*** Records for the exercise ***

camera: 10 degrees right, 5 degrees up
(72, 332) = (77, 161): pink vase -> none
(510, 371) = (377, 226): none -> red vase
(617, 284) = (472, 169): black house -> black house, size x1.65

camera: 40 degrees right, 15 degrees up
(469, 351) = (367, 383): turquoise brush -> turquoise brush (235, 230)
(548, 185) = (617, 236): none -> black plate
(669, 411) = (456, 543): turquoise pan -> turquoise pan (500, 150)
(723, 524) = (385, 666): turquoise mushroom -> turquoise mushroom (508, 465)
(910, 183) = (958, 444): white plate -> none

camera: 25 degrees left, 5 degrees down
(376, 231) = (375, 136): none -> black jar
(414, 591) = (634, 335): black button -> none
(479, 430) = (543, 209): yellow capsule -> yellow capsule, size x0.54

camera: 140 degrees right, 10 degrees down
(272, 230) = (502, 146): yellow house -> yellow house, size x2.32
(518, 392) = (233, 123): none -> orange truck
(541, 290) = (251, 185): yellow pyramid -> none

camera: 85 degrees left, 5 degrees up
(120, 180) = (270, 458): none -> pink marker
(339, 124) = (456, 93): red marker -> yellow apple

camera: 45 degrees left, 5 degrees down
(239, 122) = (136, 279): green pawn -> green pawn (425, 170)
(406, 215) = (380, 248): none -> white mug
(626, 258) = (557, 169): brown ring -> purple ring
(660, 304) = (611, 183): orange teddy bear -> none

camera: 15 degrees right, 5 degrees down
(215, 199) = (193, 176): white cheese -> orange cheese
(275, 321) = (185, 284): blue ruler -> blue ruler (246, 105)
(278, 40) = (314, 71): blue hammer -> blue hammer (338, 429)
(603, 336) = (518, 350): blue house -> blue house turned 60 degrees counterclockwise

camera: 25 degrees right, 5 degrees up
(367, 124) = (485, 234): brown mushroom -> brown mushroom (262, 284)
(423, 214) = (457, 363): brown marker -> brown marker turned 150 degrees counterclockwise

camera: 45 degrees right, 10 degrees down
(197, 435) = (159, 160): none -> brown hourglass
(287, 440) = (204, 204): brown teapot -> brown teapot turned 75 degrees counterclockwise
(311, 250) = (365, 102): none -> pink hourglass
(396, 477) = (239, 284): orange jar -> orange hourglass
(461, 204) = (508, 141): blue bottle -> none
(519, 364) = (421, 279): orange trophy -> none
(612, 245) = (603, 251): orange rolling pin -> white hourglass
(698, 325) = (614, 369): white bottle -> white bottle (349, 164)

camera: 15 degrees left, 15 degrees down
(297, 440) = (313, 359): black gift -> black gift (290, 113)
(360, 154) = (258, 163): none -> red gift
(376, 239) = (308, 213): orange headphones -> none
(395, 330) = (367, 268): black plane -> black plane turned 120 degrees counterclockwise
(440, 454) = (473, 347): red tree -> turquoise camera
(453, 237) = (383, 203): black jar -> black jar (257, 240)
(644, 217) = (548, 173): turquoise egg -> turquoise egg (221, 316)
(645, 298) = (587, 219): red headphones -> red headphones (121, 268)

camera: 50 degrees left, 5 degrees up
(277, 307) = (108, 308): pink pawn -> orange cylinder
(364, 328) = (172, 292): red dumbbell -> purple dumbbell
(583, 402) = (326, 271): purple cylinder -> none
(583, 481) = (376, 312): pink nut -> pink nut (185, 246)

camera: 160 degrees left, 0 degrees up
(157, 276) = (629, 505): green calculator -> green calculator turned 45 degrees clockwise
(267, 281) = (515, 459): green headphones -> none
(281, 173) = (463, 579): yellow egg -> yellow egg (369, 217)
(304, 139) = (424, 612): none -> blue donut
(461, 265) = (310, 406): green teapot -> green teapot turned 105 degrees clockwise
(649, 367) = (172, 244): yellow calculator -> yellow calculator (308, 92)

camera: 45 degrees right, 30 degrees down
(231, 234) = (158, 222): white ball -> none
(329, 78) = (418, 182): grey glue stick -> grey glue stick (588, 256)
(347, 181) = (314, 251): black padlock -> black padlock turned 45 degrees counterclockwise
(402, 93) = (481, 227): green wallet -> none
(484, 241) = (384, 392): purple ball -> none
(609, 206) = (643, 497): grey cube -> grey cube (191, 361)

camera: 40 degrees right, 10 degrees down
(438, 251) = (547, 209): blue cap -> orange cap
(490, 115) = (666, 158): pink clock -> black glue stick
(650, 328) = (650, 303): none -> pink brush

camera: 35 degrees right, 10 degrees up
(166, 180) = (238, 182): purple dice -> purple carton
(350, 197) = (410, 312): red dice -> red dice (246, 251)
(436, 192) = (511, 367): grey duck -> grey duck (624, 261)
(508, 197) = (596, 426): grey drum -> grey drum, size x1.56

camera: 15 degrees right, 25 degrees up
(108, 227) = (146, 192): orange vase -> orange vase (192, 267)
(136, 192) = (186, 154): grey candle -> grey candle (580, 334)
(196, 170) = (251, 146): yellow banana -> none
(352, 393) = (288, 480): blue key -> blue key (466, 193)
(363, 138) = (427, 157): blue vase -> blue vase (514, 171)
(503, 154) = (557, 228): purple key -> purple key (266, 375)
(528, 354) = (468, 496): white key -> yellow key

*** End of Records for the exercise ***

** Problem statement **
Give every record again, exactly as it reads.

** Exercise solution **
camera: 10 degrees right, 5 degrees up
(72, 332) = (77, 161): pink vase -> none
(510, 371) = (377, 226): none -> red vase
(617, 284) = (472, 169): black house -> black house, size x1.65

camera: 40 degrees right, 15 degrees up
(469, 351) = (367, 383): turquoise brush -> turquoise brush (235, 230)
(548, 185) = (617, 236): none -> black plate
(669, 411) = (456, 543): turquoise pan -> turquoise pan (500, 150)
(723, 524) = (385, 666): turquoise mushroom -> turquoise mushroom (508, 465)
(910, 183) = (958, 444): white plate -> none

camera: 25 degrees left, 5 degrees down
(376, 231) = (375, 136): none -> black jar
(414, 591) = (634, 335): black button -> none
(479, 430) = (543, 209): yellow capsule -> yellow capsule, size x0.54

camera: 140 degrees right, 10 degrees down
(272, 230) = (502, 146): yellow house -> yellow house, size x2.32
(518, 392) = (233, 123): none -> orange truck
(541, 290) = (251, 185): yellow pyramid -> none

camera: 85 degrees left, 5 degrees up
(120, 180) = (270, 458): none -> pink marker
(339, 124) = (456, 93): red marker -> yellow apple

camera: 45 degrees left, 5 degrees down
(239, 122) = (136, 279): green pawn -> green pawn (425, 170)
(406, 215) = (380, 248): none -> white mug
(626, 258) = (557, 169): brown ring -> purple ring
(660, 304) = (611, 183): orange teddy bear -> none

camera: 15 degrees right, 5 degrees down
(215, 199) = (193, 176): white cheese -> orange cheese
(275, 321) = (185, 284): blue ruler -> blue ruler (246, 105)
(278, 40) = (314, 71): blue hammer -> blue hammer (338, 429)
(603, 336) = (518, 350): blue house -> blue house turned 60 degrees counterclockwise

camera: 25 degrees right, 5 degrees up
(367, 124) = (485, 234): brown mushroom -> brown mushroom (262, 284)
(423, 214) = (457, 363): brown marker -> brown marker turned 150 degrees counterclockwise

camera: 45 degrees right, 10 degrees down
(197, 435) = (159, 160): none -> brown hourglass
(287, 440) = (204, 204): brown teapot -> brown teapot turned 75 degrees counterclockwise
(311, 250) = (365, 102): none -> pink hourglass
(396, 477) = (239, 284): orange jar -> orange hourglass
(461, 204) = (508, 141): blue bottle -> none
(519, 364) = (421, 279): orange trophy -> none
(612, 245) = (603, 251): orange rolling pin -> white hourglass
(698, 325) = (614, 369): white bottle -> white bottle (349, 164)

camera: 15 degrees left, 15 degrees down
(297, 440) = (313, 359): black gift -> black gift (290, 113)
(360, 154) = (258, 163): none -> red gift
(376, 239) = (308, 213): orange headphones -> none
(395, 330) = (367, 268): black plane -> black plane turned 120 degrees counterclockwise
(440, 454) = (473, 347): red tree -> turquoise camera
(453, 237) = (383, 203): black jar -> black jar (257, 240)
(644, 217) = (548, 173): turquoise egg -> turquoise egg (221, 316)
(645, 298) = (587, 219): red headphones -> red headphones (121, 268)

camera: 50 degrees left, 5 degrees up
(277, 307) = (108, 308): pink pawn -> orange cylinder
(364, 328) = (172, 292): red dumbbell -> purple dumbbell
(583, 402) = (326, 271): purple cylinder -> none
(583, 481) = (376, 312): pink nut -> pink nut (185, 246)

camera: 160 degrees left, 0 degrees up
(157, 276) = (629, 505): green calculator -> green calculator turned 45 degrees clockwise
(267, 281) = (515, 459): green headphones -> none
(281, 173) = (463, 579): yellow egg -> yellow egg (369, 217)
(304, 139) = (424, 612): none -> blue donut
(461, 265) = (310, 406): green teapot -> green teapot turned 105 degrees clockwise
(649, 367) = (172, 244): yellow calculator -> yellow calculator (308, 92)

camera: 45 degrees right, 30 degrees down
(231, 234) = (158, 222): white ball -> none
(329, 78) = (418, 182): grey glue stick -> grey glue stick (588, 256)
(347, 181) = (314, 251): black padlock -> black padlock turned 45 degrees counterclockwise
(402, 93) = (481, 227): green wallet -> none
(484, 241) = (384, 392): purple ball -> none
(609, 206) = (643, 497): grey cube -> grey cube (191, 361)

camera: 40 degrees right, 10 degrees down
(438, 251) = (547, 209): blue cap -> orange cap
(490, 115) = (666, 158): pink clock -> black glue stick
(650, 328) = (650, 303): none -> pink brush

camera: 35 degrees right, 10 degrees up
(166, 180) = (238, 182): purple dice -> purple carton
(350, 197) = (410, 312): red dice -> red dice (246, 251)
(436, 192) = (511, 367): grey duck -> grey duck (624, 261)
(508, 197) = (596, 426): grey drum -> grey drum, size x1.56

camera: 15 degrees right, 25 degrees up
(108, 227) = (146, 192): orange vase -> orange vase (192, 267)
(136, 192) = (186, 154): grey candle -> grey candle (580, 334)
(196, 170) = (251, 146): yellow banana -> none
(352, 393) = (288, 480): blue key -> blue key (466, 193)
(363, 138) = (427, 157): blue vase -> blue vase (514, 171)
(503, 154) = (557, 228): purple key -> purple key (266, 375)
(528, 354) = (468, 496): white key -> yellow key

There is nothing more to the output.